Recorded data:
####

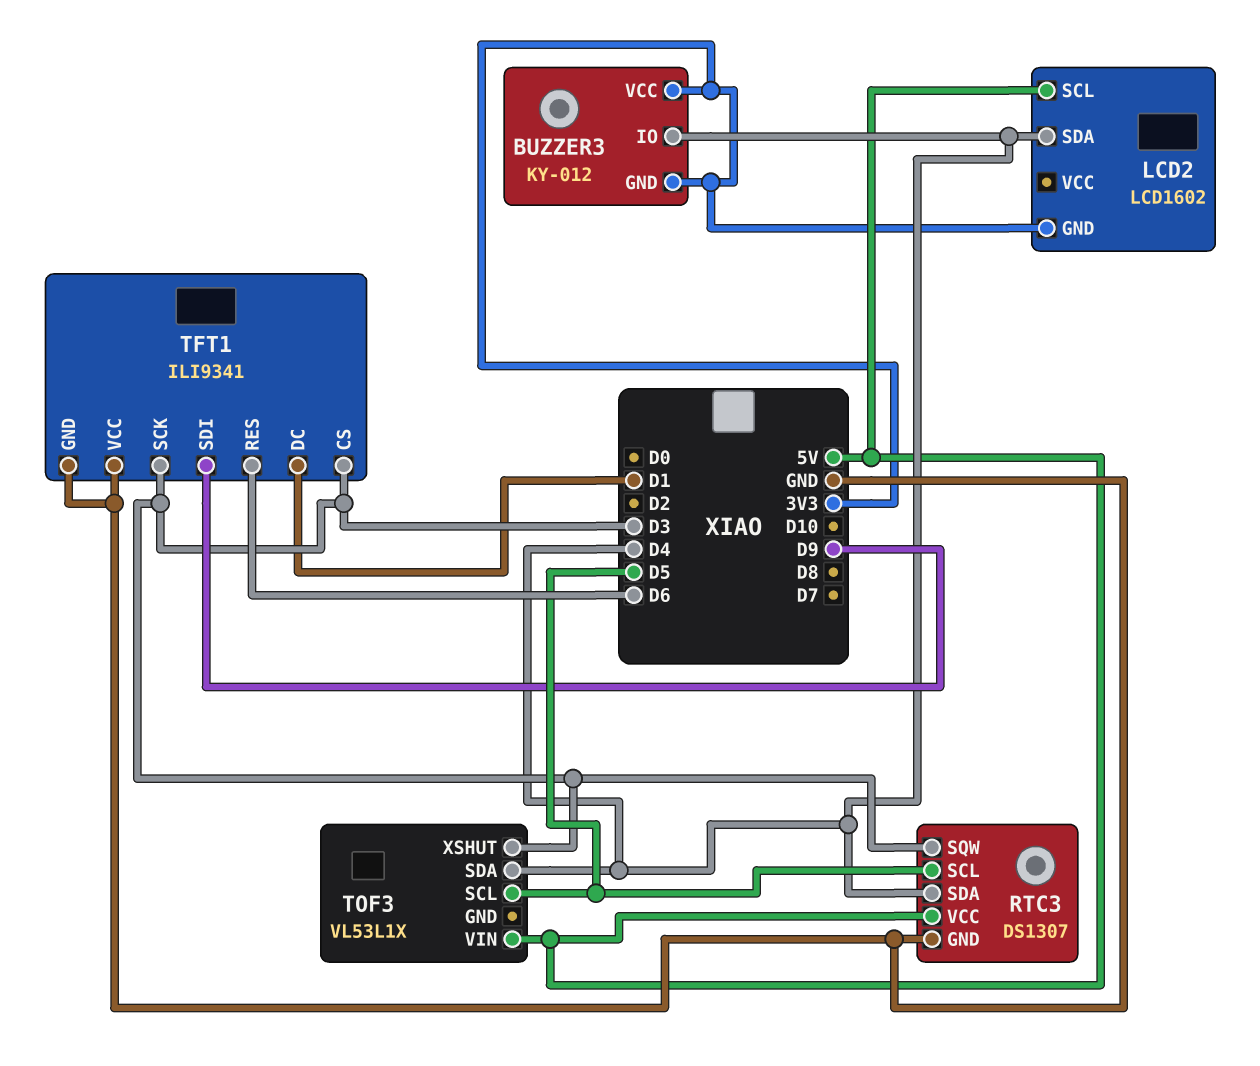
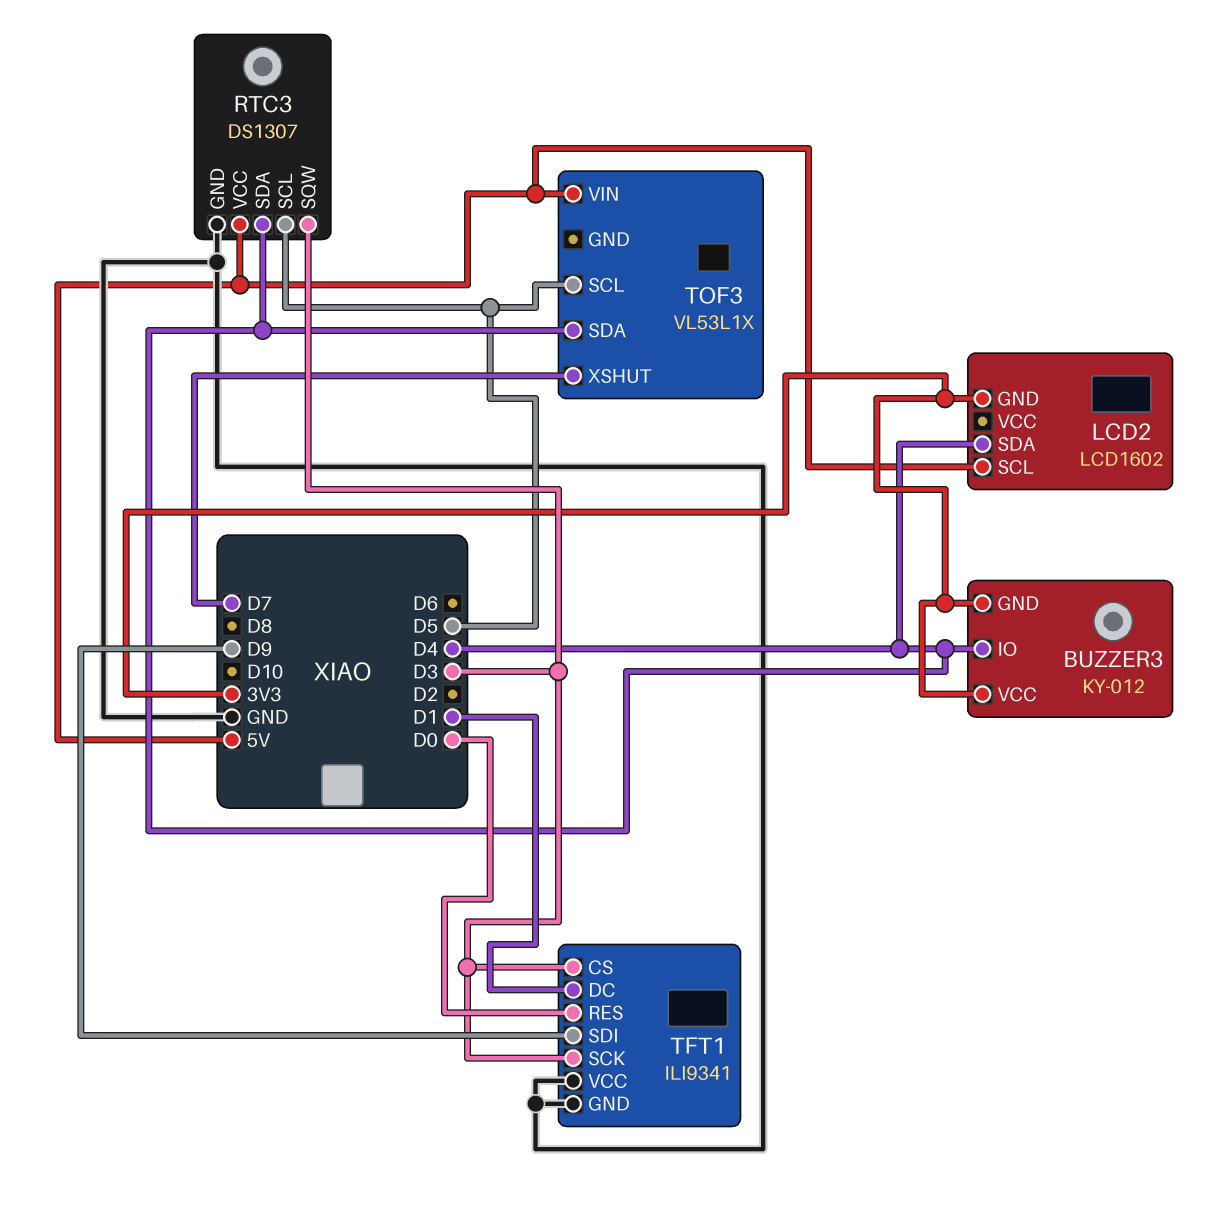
TFT1 pin RES: D6 -> D0
TOF3 pin XSHUT: D3 -> D7

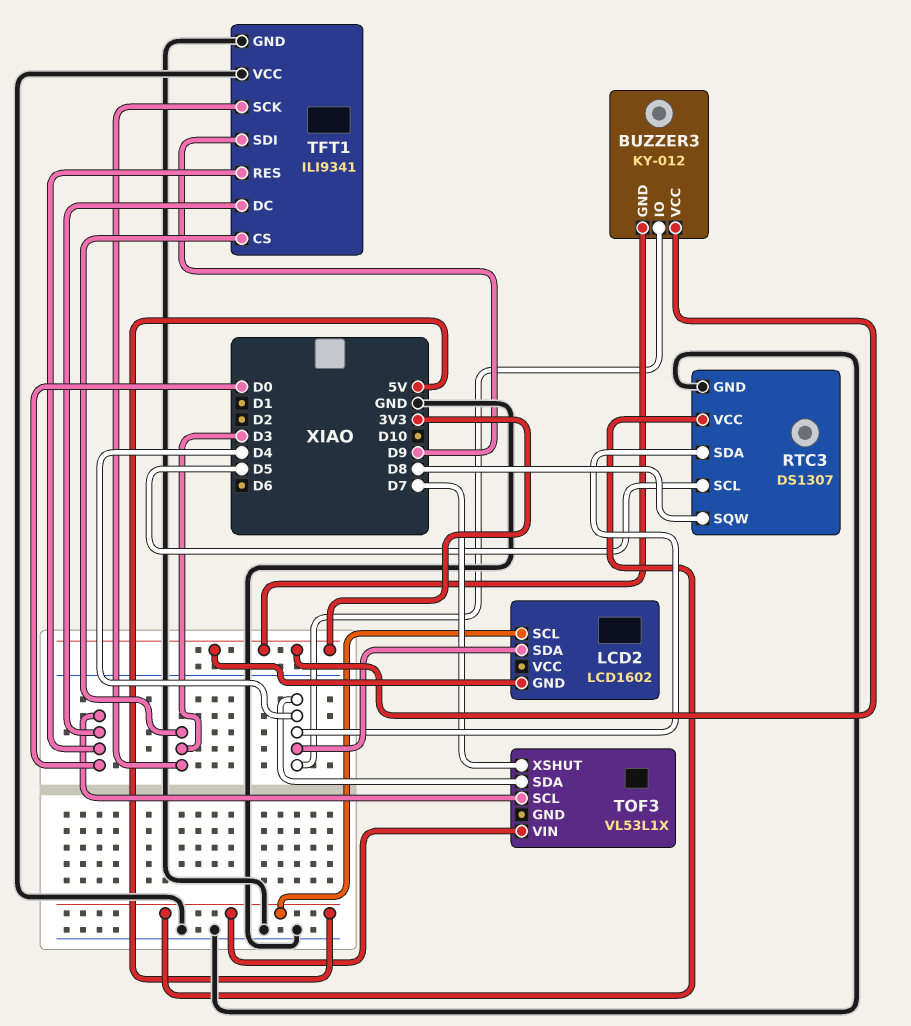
RTC3 pin SQW: D3 -> D8
TFT1 pin DC: D1 -> D0
TOF3 pin SCL: D5 -> D0

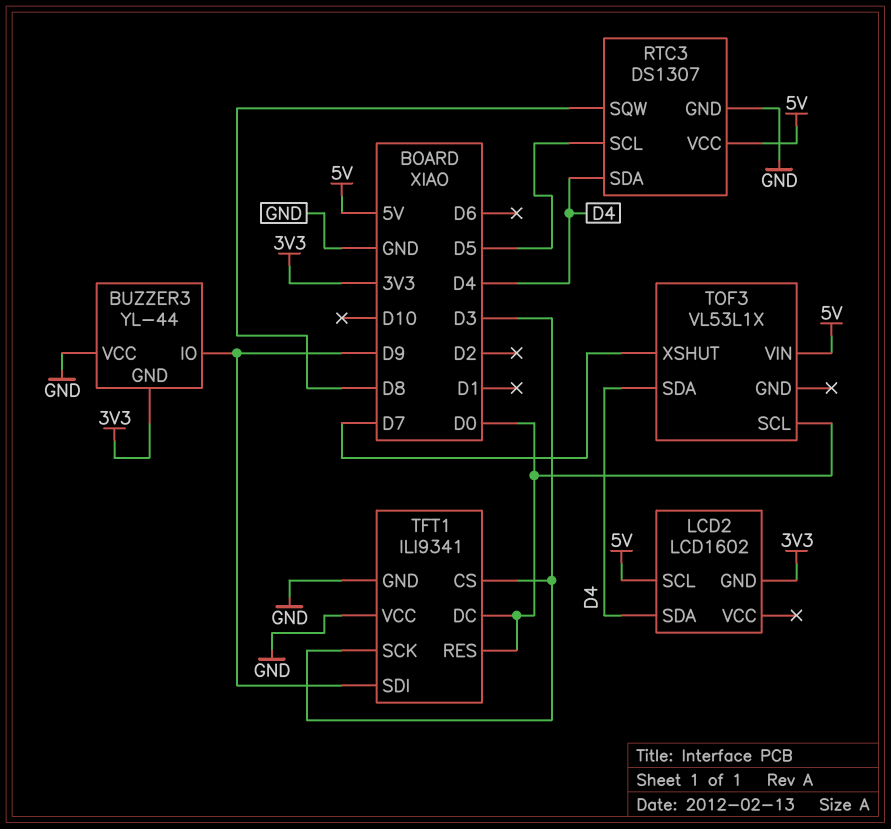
BUZZER3: KY-012 -> YL-44
BUZZER3 pin IO: D4 -> D9
BUZZER3 pin VCC: 3V3 -> GND

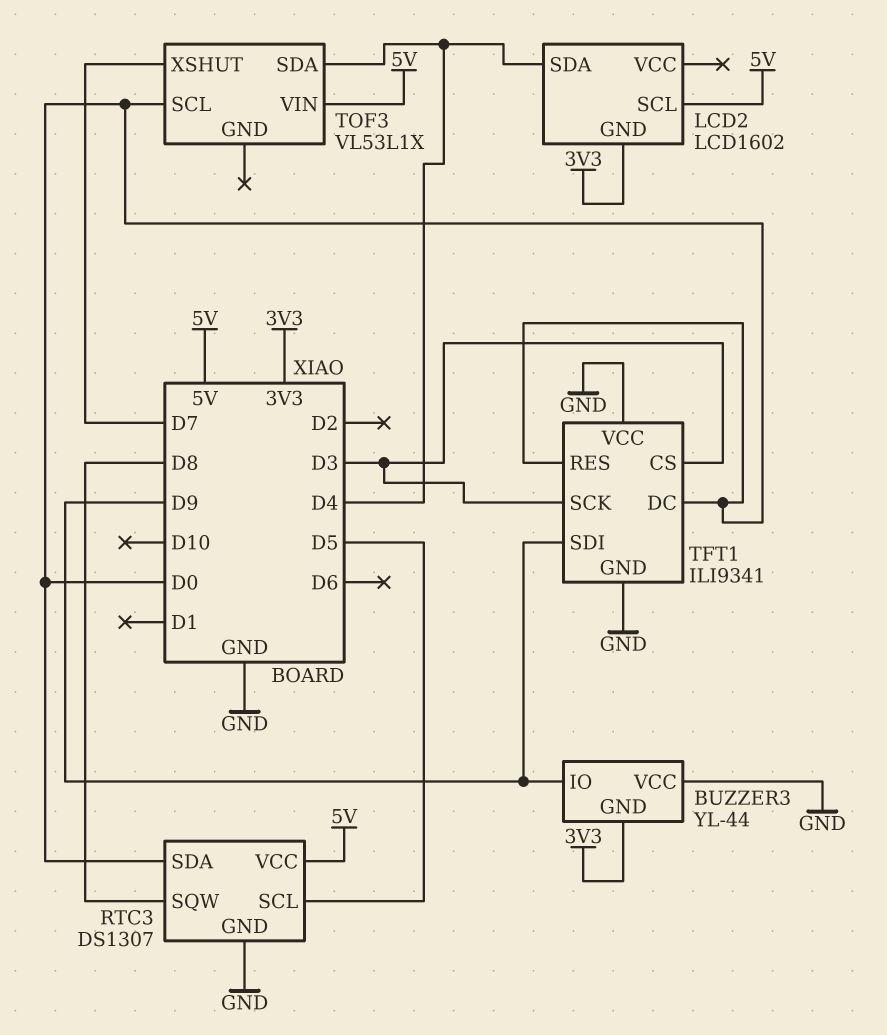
RTC3 pin SDA: D4 -> D0

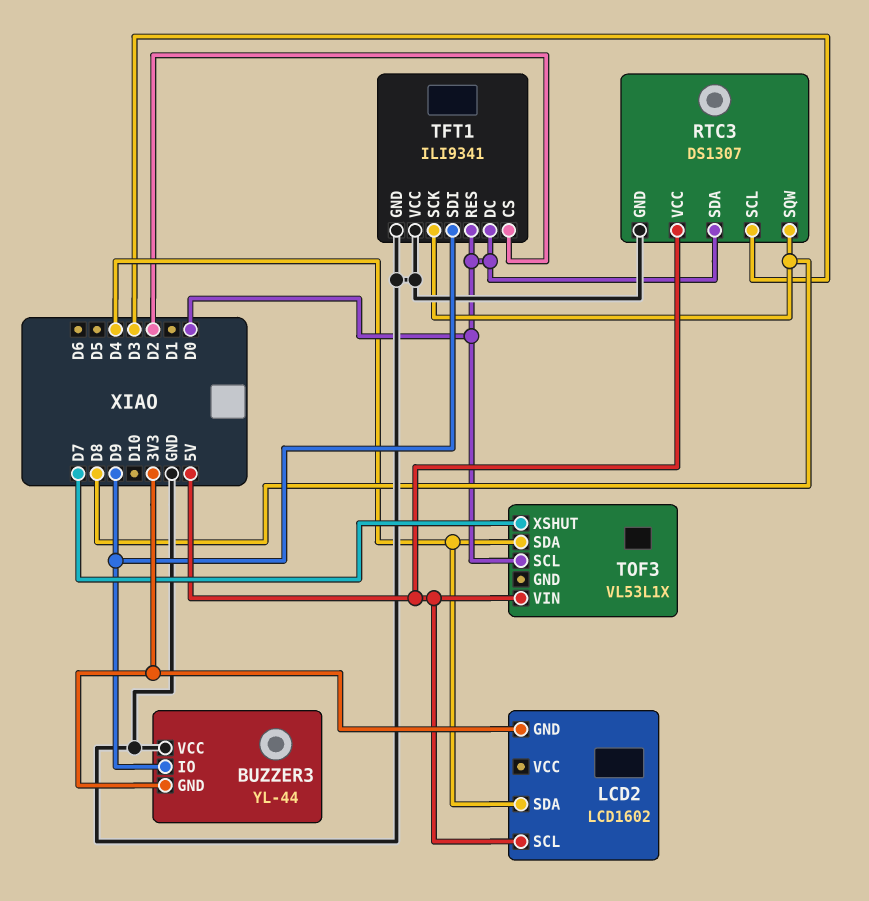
RTC3 pin SCL: D5 -> D3
TFT1 pin CS: D3 -> D2
TFT1 pin SCK: D3 -> D8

####

Exercise instructions -
Output all data exactly, omitting images.

Output of the exercise -
TFT1 pin RES: D6 -> D0
TOF3 pin XSHUT: D3 -> D7

RTC3 pin SQW: D3 -> D8
TFT1 pin DC: D1 -> D0
TOF3 pin SCL: D5 -> D0

BUZZER3: KY-012 -> YL-44
BUZZER3 pin IO: D4 -> D9
BUZZER3 pin VCC: 3V3 -> GND

RTC3 pin SDA: D4 -> D0

RTC3 pin SCL: D5 -> D3
TFT1 pin CS: D3 -> D2
TFT1 pin SCK: D3 -> D8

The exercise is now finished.